## Material provided
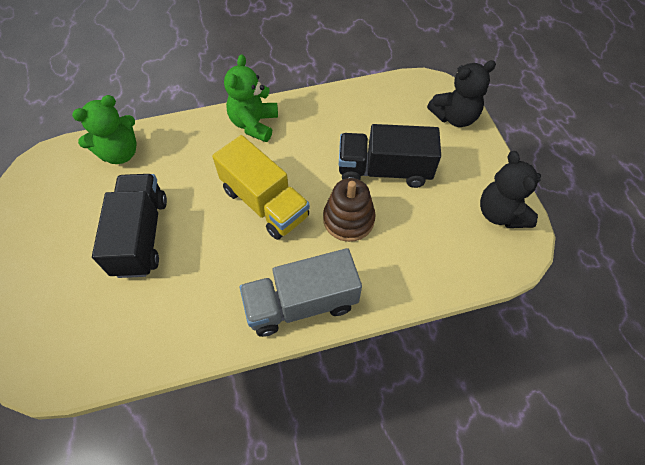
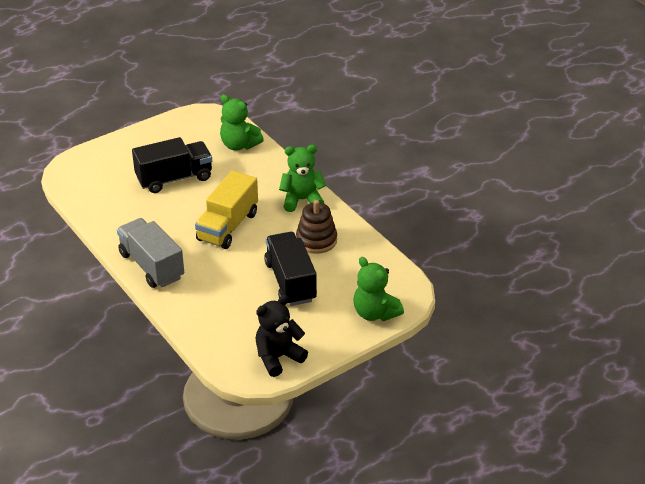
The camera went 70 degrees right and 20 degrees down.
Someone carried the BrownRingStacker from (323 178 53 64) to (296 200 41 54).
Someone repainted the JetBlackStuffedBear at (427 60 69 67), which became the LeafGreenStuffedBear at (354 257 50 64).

## Task statement
Please output all of the data exactly as given, omitting any images it holds.

## Answer section
The camera went 70 degrees right and 20 degrees down.
Someone carried the BrownRingStacker from (323 178 53 64) to (296 200 41 54).
Someone repainted the JetBlackStuffedBear at (427 60 69 67), which became the LeafGreenStuffedBear at (354 257 50 64).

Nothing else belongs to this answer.